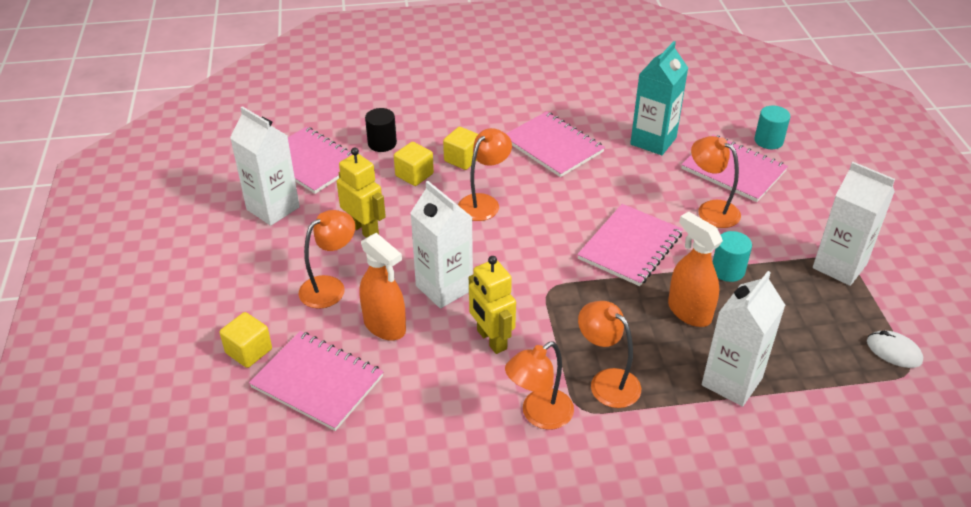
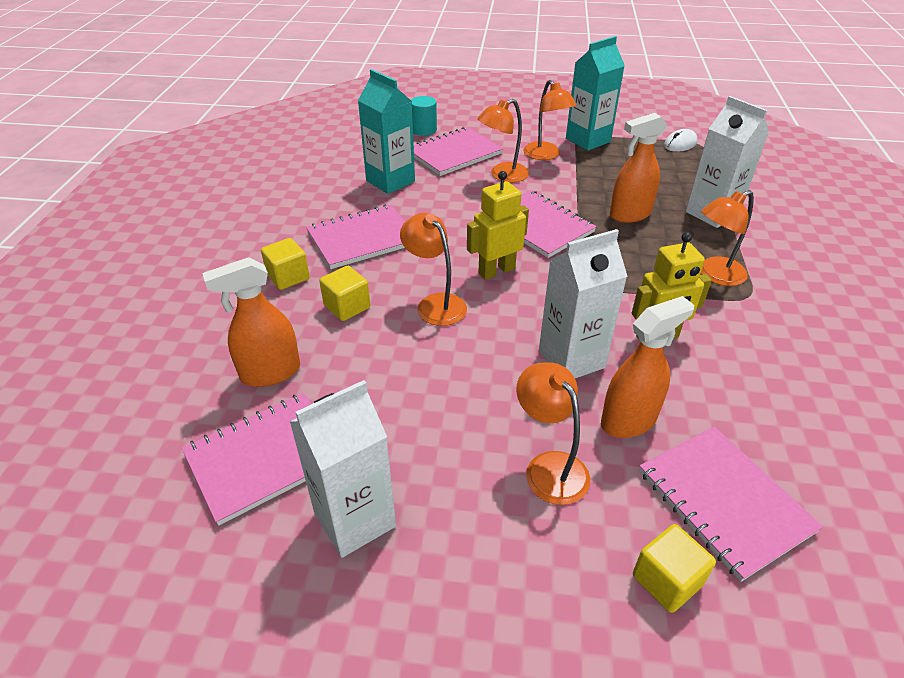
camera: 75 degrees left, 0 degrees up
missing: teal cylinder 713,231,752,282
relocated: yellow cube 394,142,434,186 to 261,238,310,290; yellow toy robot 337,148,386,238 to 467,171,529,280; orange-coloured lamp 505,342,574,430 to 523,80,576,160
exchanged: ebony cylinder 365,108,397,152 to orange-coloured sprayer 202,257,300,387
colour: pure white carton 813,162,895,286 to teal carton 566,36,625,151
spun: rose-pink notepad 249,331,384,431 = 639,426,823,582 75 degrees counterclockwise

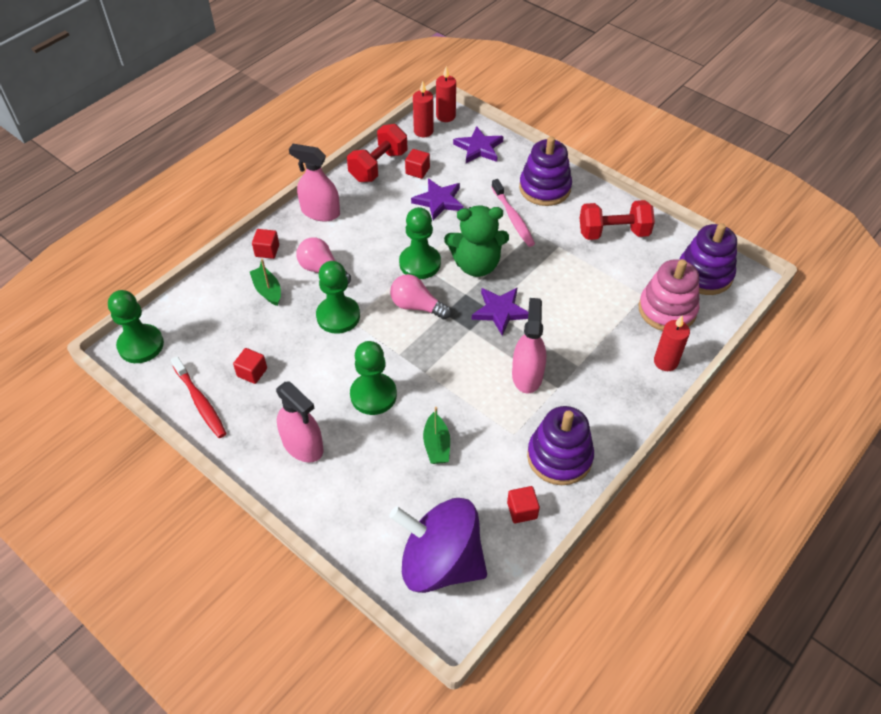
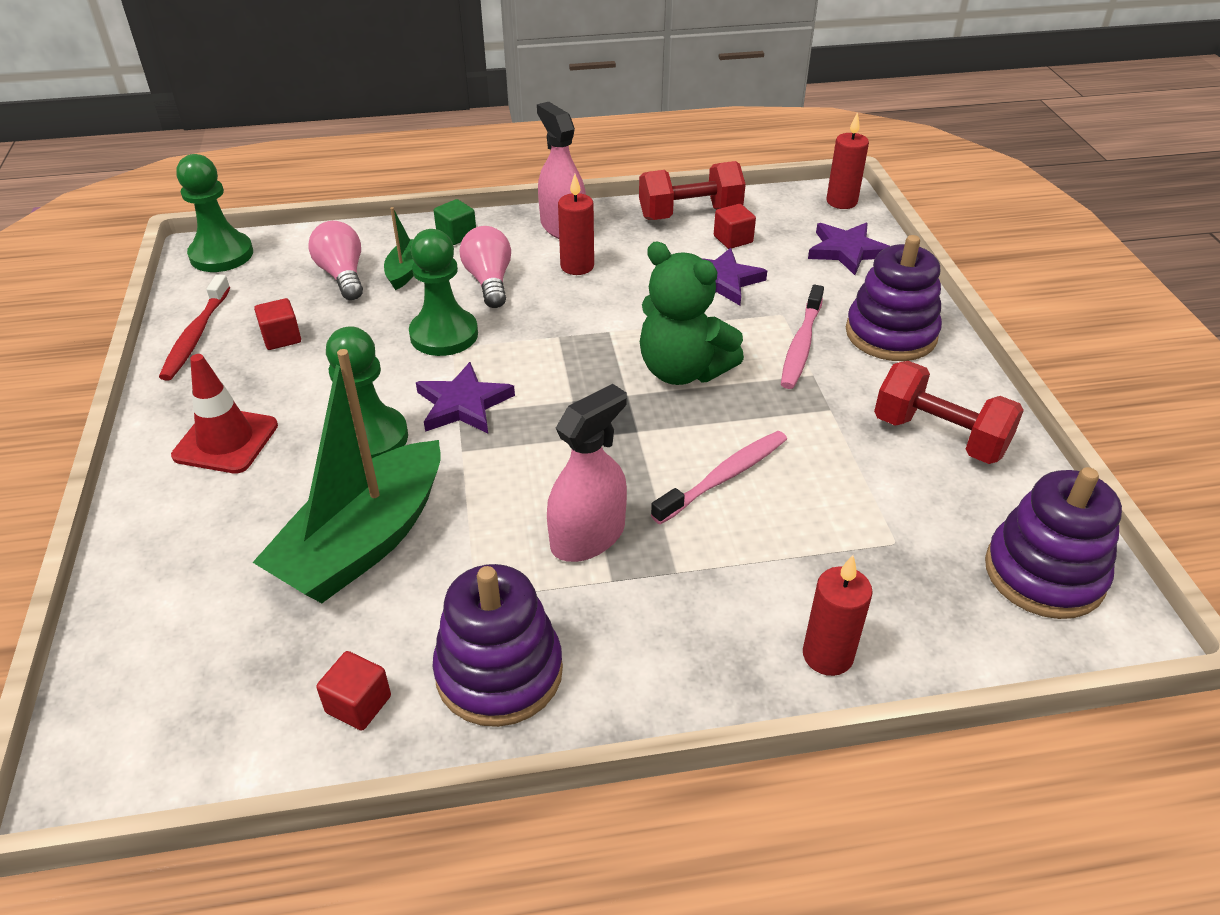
camera: 40 degrees right, 10 degrees down
missing: emerald pawn 399,207,441,279; rose-pink ring stacker 639,259,699,331; violet toy top 389,498,487,593
appeared: rose-pink toothbrush 651,431,787,524
relocated: red pillar candle 413,81,434,137 to 558,174,594,275; rose-pink lightbulb 390,274,451,319 to 308,221,363,300; violet star shape 472,287,528,336 to 416,362,515,434
exchanged: rose-pink sprayer 276,382,324,462 to red road cone 171,354,278,474
colour: red cube 252,229,279,259 to emerald cube 434,199,476,245
size: emerald sailboat 423,407,450,464 = 252,349,441,603 x2.18

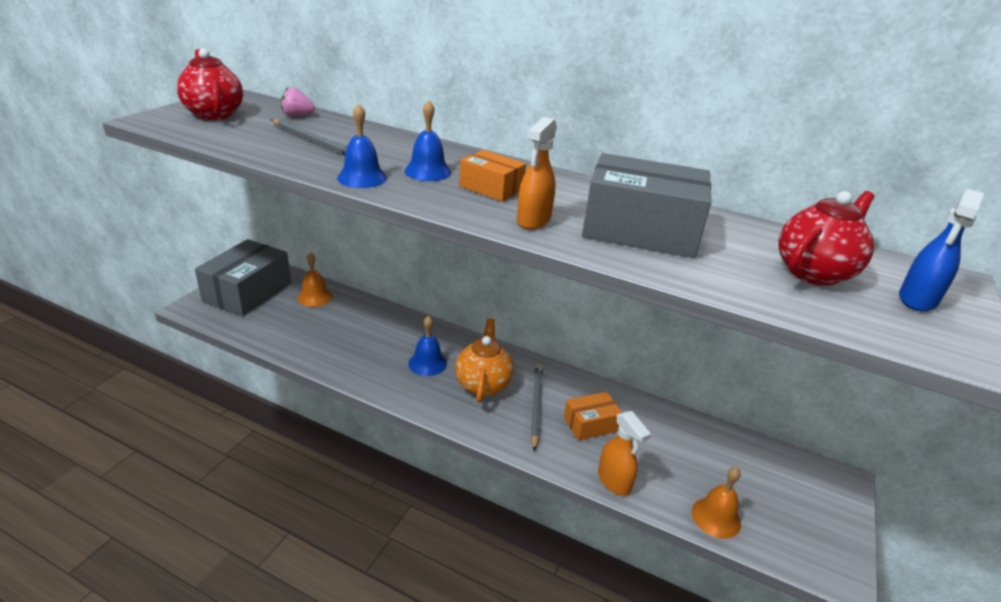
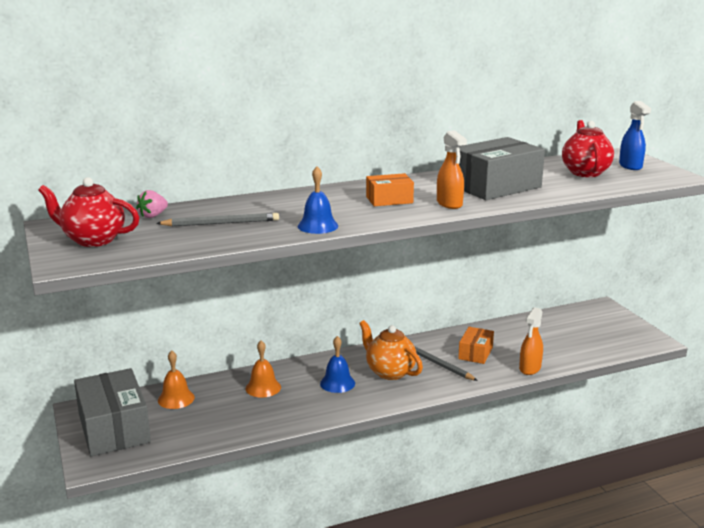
camera: 45 degrees left, 10 degrees down
missing: cobalt bell 404,100,451,181
relocated: orange-coloured bell 692,467,741,539 to 245,340,281,398
spun: orange-coloured sprayer 598,411,651,496 = 519,307,543,375 105 degrees clockwise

▬▬▬▬▬▬▬▬▬▬

Task statement
Everything in the records except the pictures should be printed again exactly.

Written answer
camera: 75 degrees left, 0 degrees up
missing: teal cylinder 713,231,752,282
relocated: yellow cube 394,142,434,186 to 261,238,310,290; yellow toy robot 337,148,386,238 to 467,171,529,280; orange-coloured lamp 505,342,574,430 to 523,80,576,160
exchanged: ebony cylinder 365,108,397,152 to orange-coloured sprayer 202,257,300,387
colour: pure white carton 813,162,895,286 to teal carton 566,36,625,151
spun: rose-pink notepad 249,331,384,431 = 639,426,823,582 75 degrees counterclockwise

camera: 40 degrees right, 10 degrees down
missing: emerald pawn 399,207,441,279; rose-pink ring stacker 639,259,699,331; violet toy top 389,498,487,593
appeared: rose-pink toothbrush 651,431,787,524
relocated: red pillar candle 413,81,434,137 to 558,174,594,275; rose-pink lightbulb 390,274,451,319 to 308,221,363,300; violet star shape 472,287,528,336 to 416,362,515,434
exchanged: rose-pink sprayer 276,382,324,462 to red road cone 171,354,278,474
colour: red cube 252,229,279,259 to emerald cube 434,199,476,245
size: emerald sailboat 423,407,450,464 = 252,349,441,603 x2.18

camera: 45 degrees left, 10 degrees down
missing: cobalt bell 404,100,451,181
relocated: orange-coloured bell 692,467,741,539 to 245,340,281,398
spun: orange-coloured sprayer 598,411,651,496 = 519,307,543,375 105 degrees clockwise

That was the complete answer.